### Data section

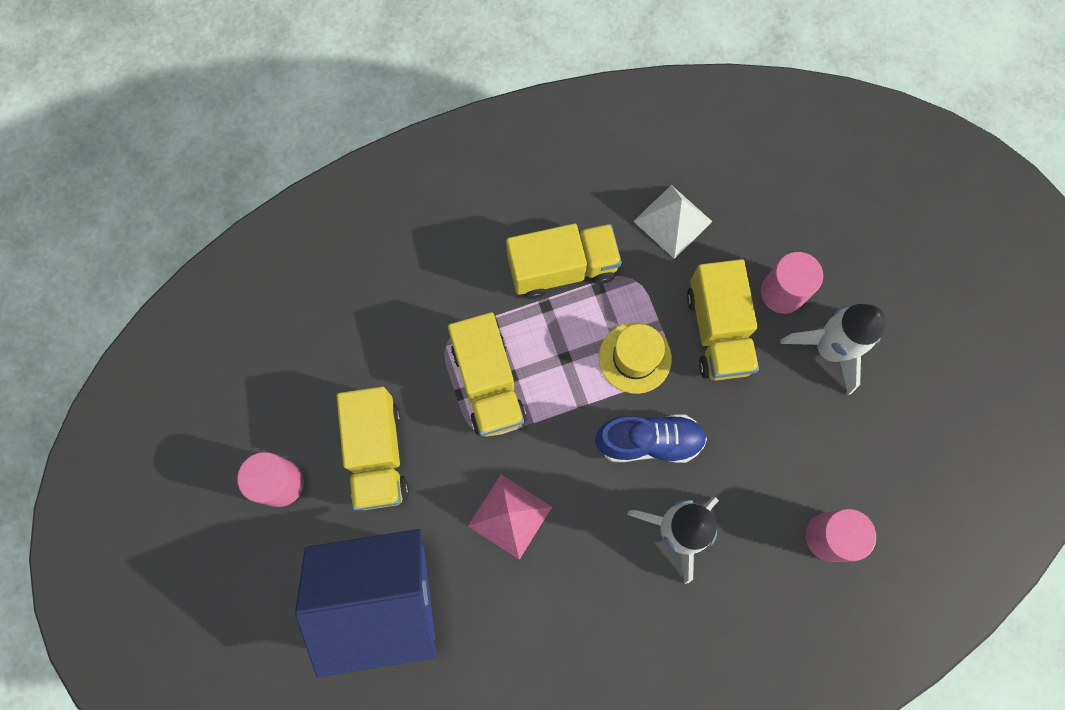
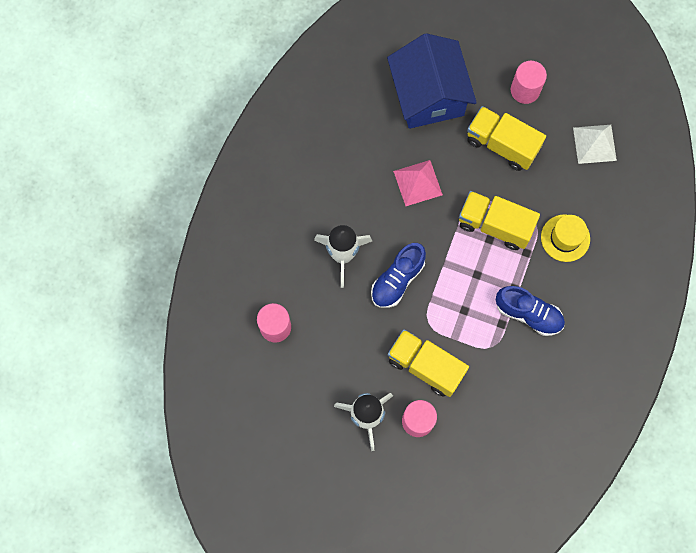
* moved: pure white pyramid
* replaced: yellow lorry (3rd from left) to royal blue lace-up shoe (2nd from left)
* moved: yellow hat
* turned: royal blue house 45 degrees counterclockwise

######

### Work instructions
The data must come back word for word, with every picture removed.

### Result of the exercise
* moved: pure white pyramid
* replaced: yellow lorry (3rd from left) to royal blue lace-up shoe (2nd from left)
* moved: yellow hat
* turned: royal blue house 45 degrees counterclockwise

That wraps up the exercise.